Return only the stretch of the material below that begins with the line containing "PIR pin OUT: D5 -> D8" and ends with the line containing "STEPPER3 pin IN4: D4 -> A0", exactly; both of those lines belong to it.

→ **RECORDS TO PROCESS**:
◇ ◇ ◇ ◇

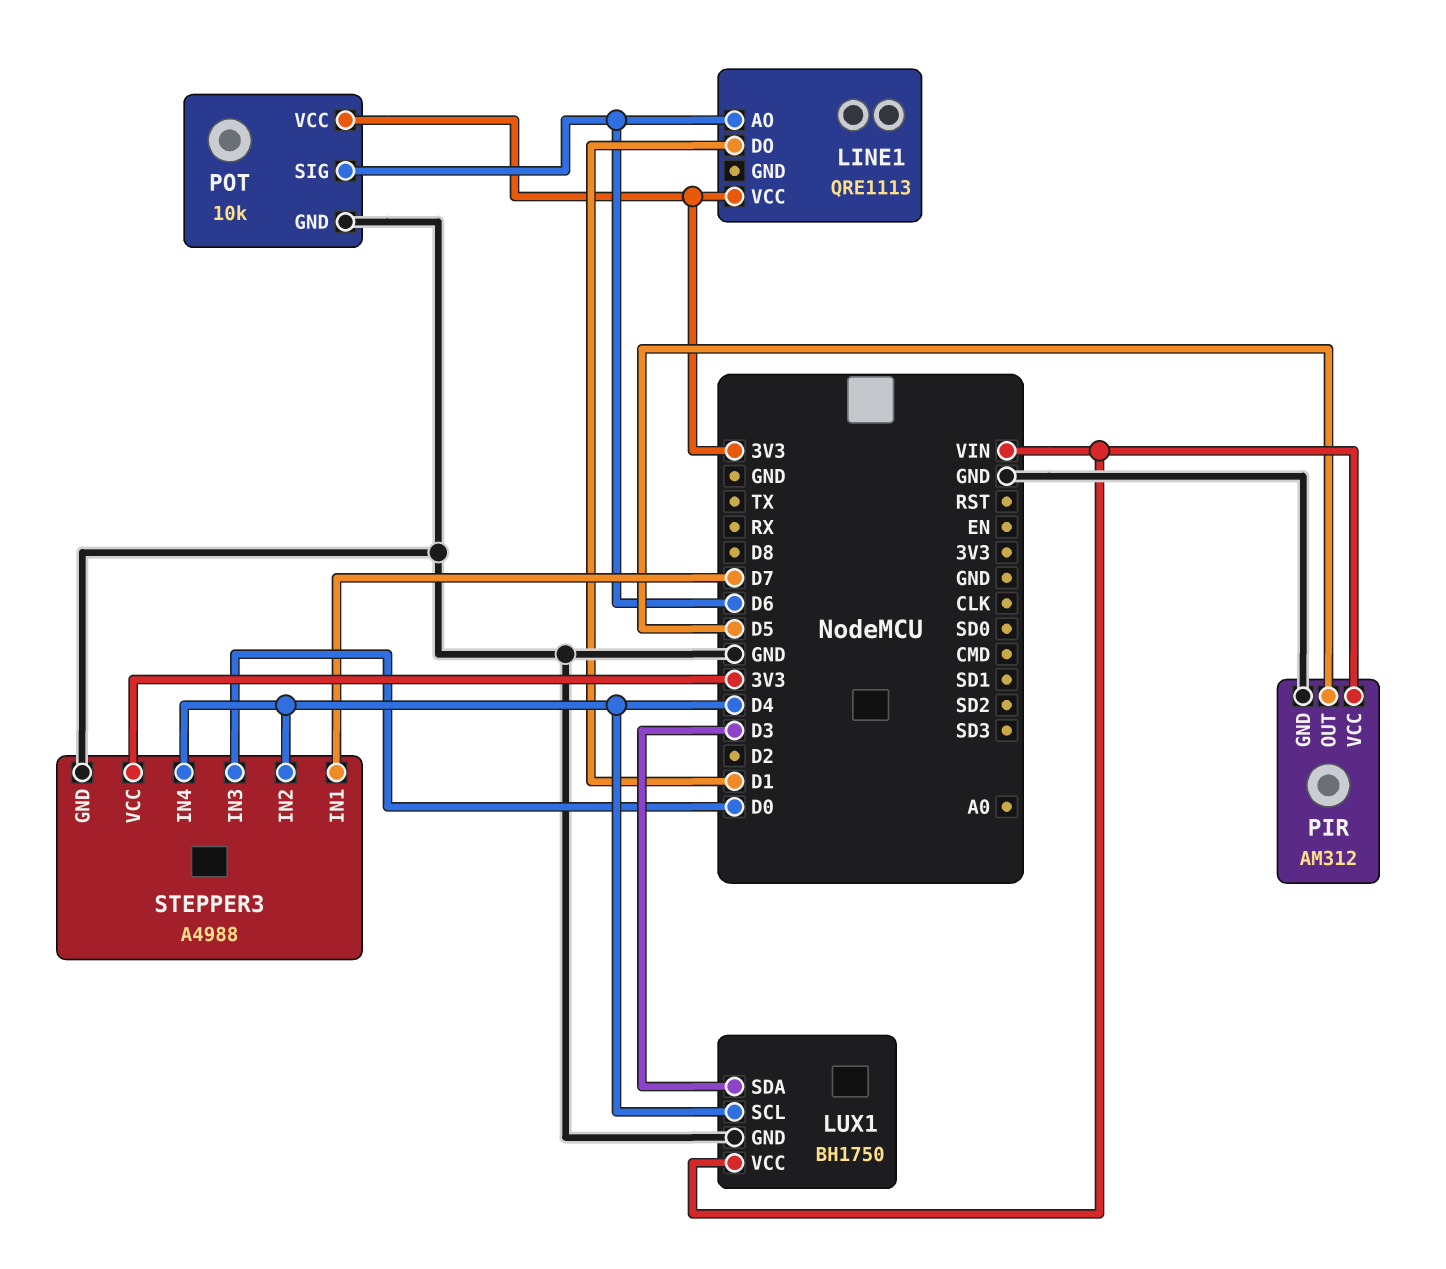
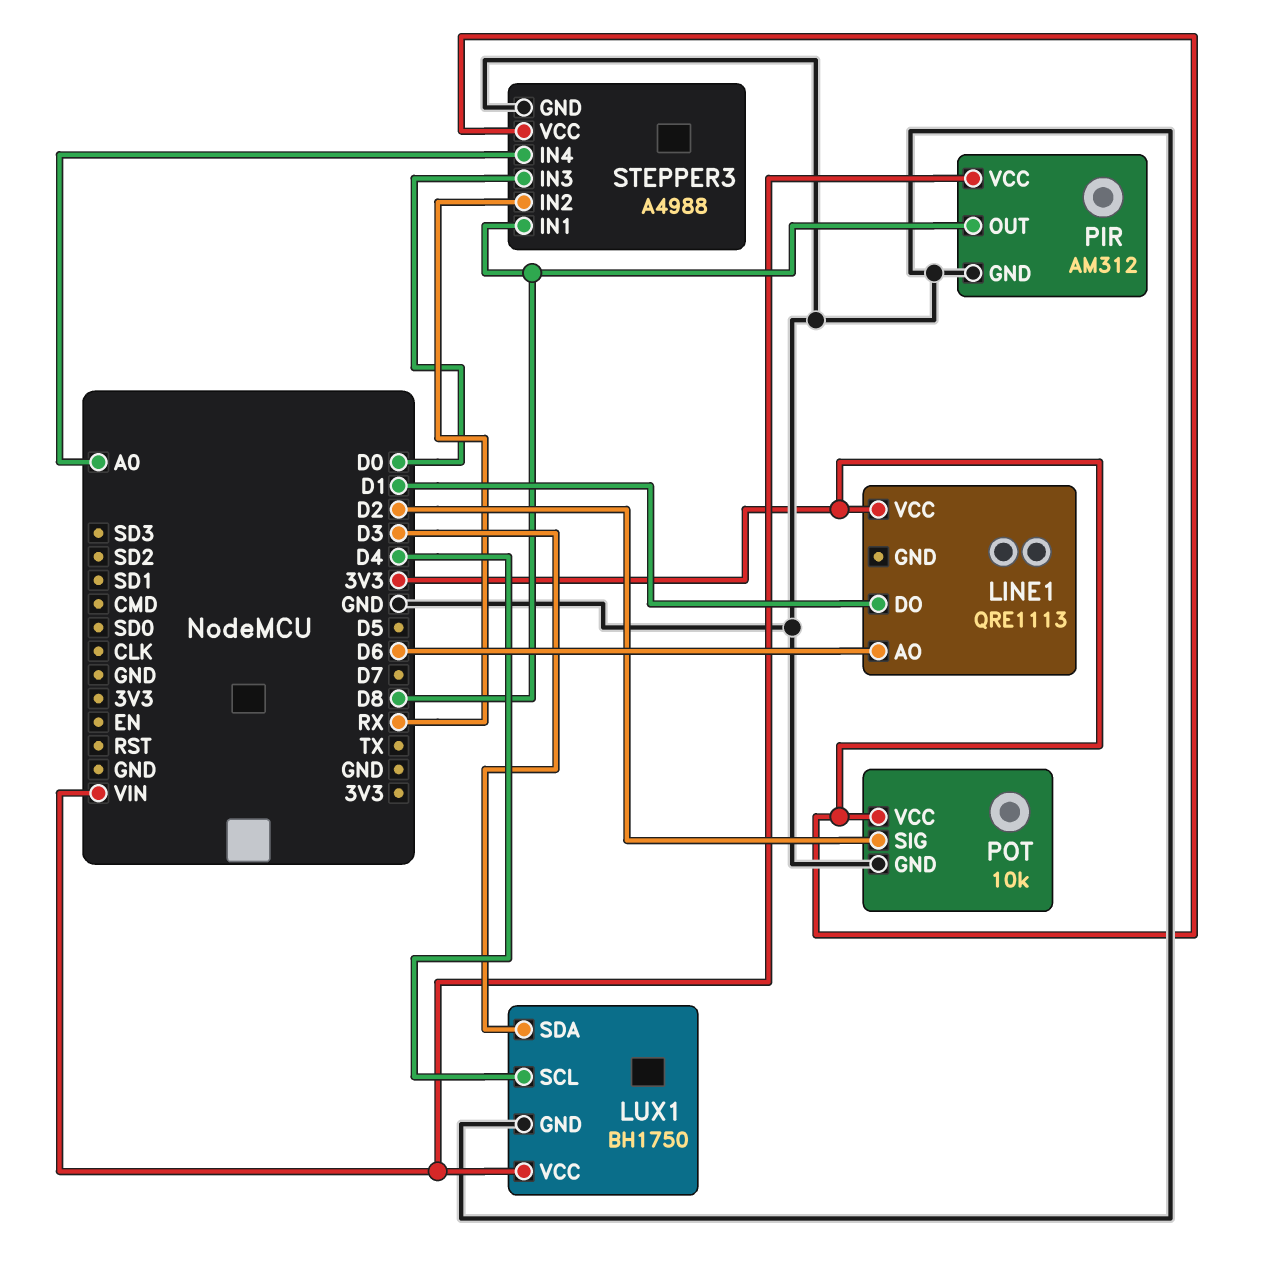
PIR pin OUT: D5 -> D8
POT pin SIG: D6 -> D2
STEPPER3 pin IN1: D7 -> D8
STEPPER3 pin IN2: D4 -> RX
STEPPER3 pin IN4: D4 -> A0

◇ ◇ ◇ ◇

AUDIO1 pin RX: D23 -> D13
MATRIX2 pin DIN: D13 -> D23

◇ ◇ ◇ ◇

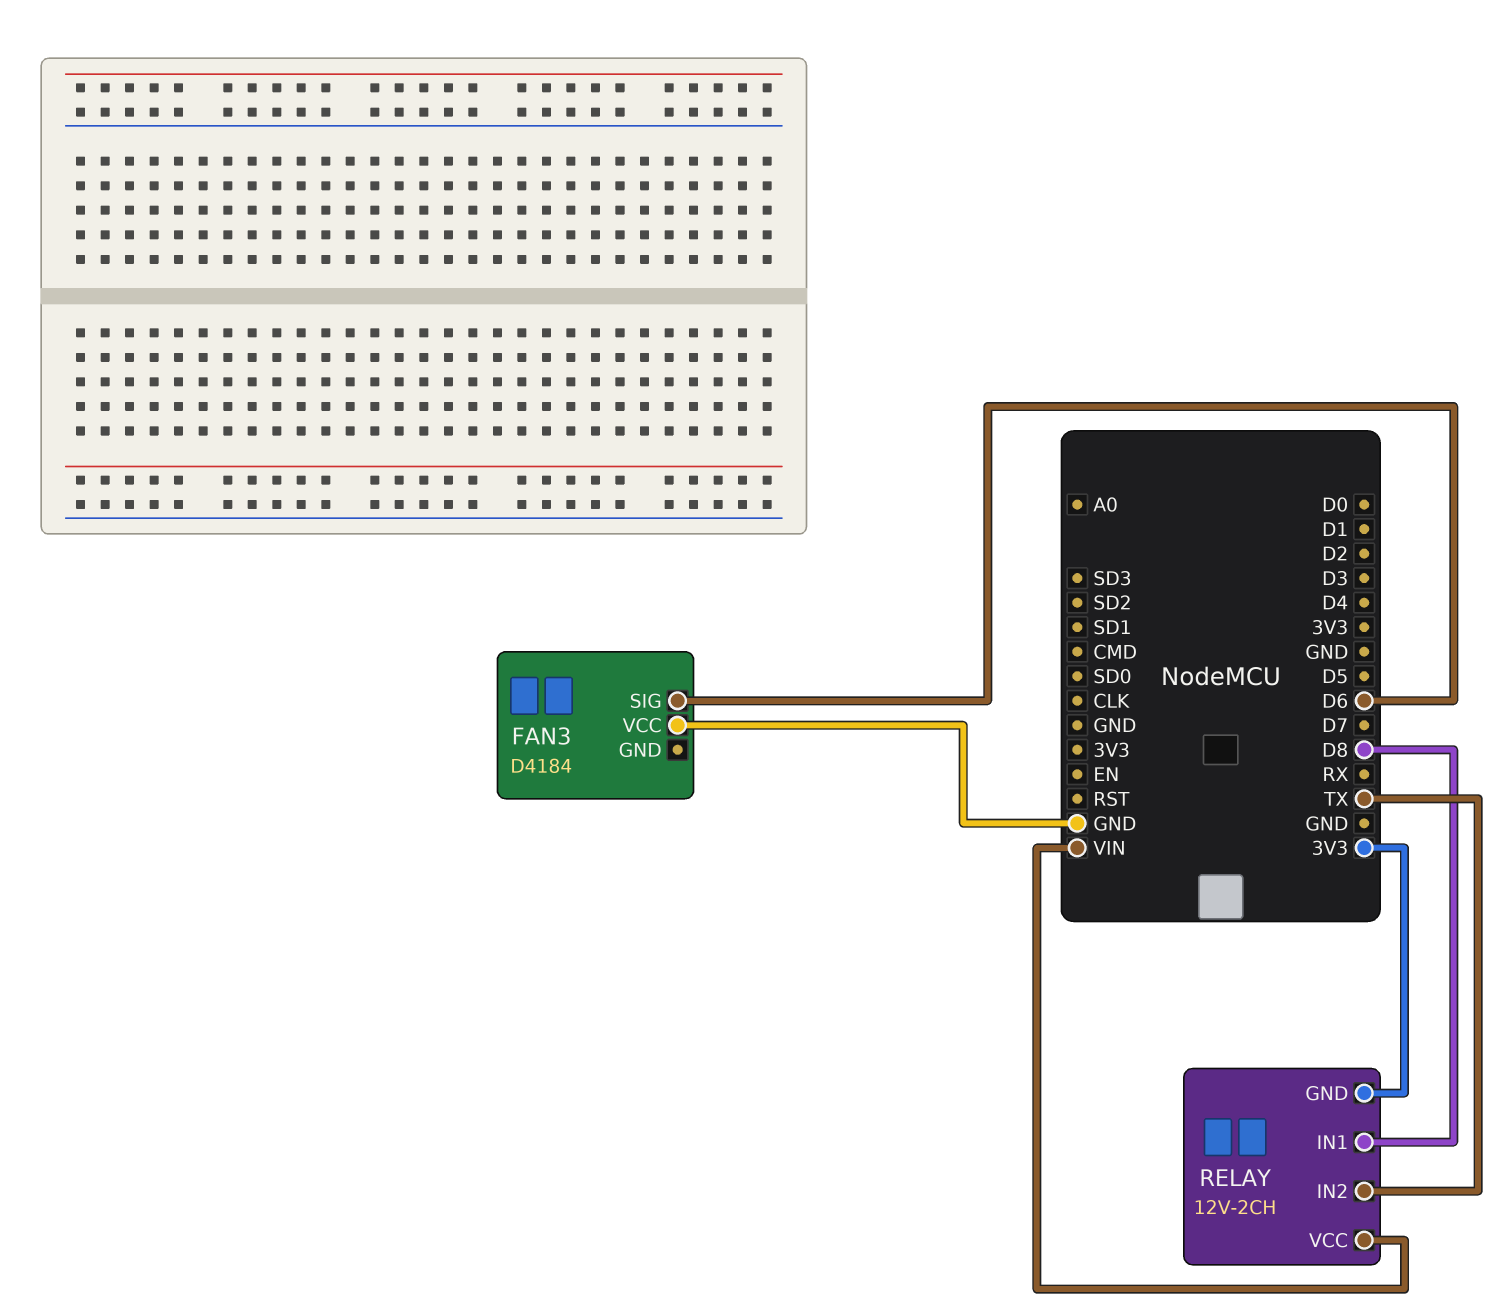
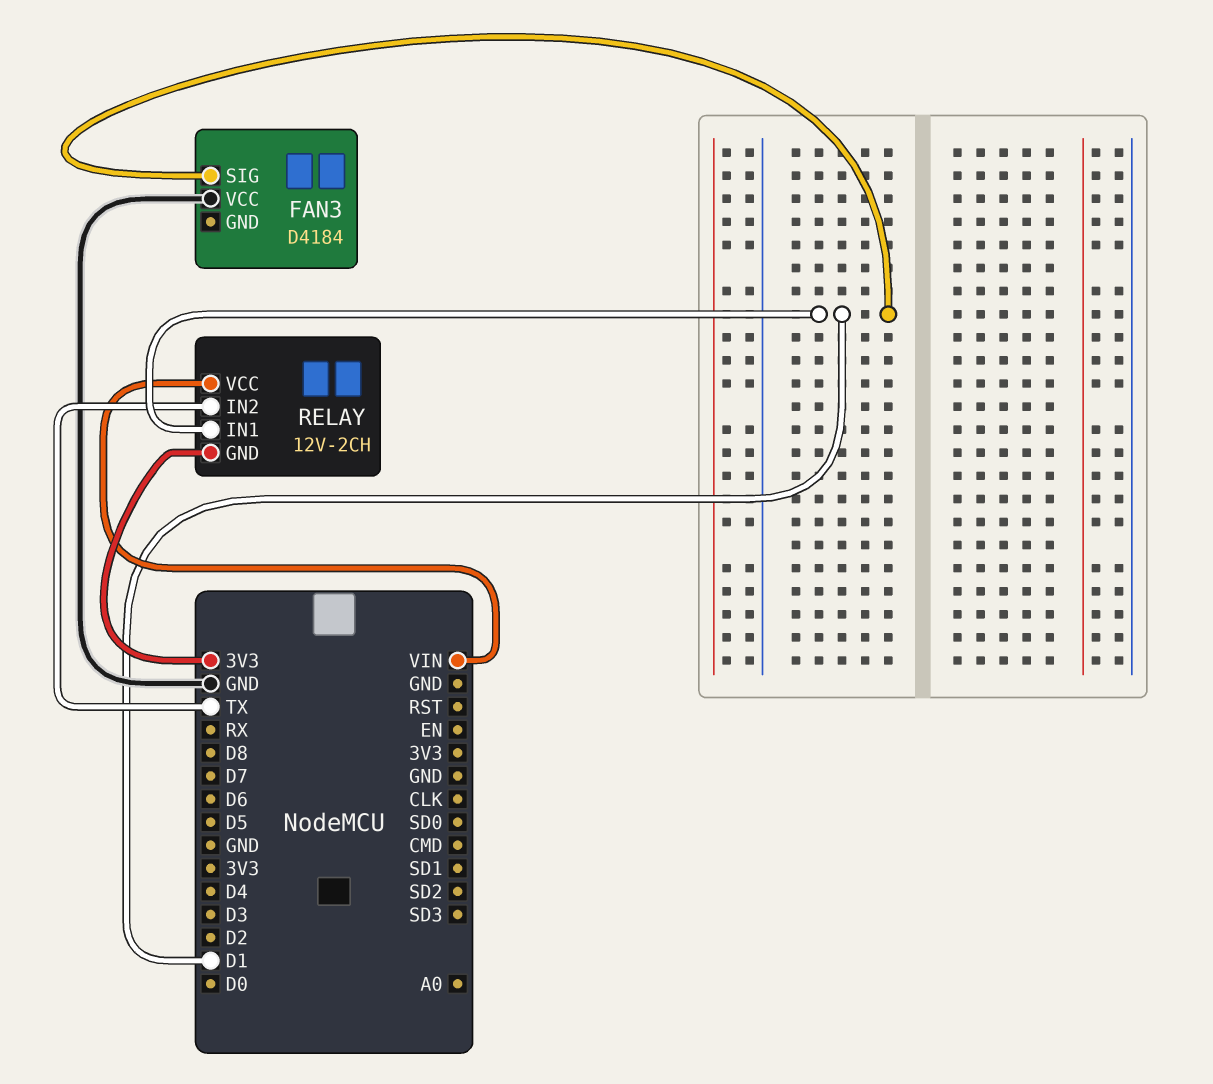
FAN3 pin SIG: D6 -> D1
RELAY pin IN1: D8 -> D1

◇ ◇ ◇ ◇

→ **SOLUTION**:
PIR pin OUT: D5 -> D8
POT pin SIG: D6 -> D2
STEPPER3 pin IN1: D7 -> D8
STEPPER3 pin IN2: D4 -> RX
STEPPER3 pin IN4: D4 -> A0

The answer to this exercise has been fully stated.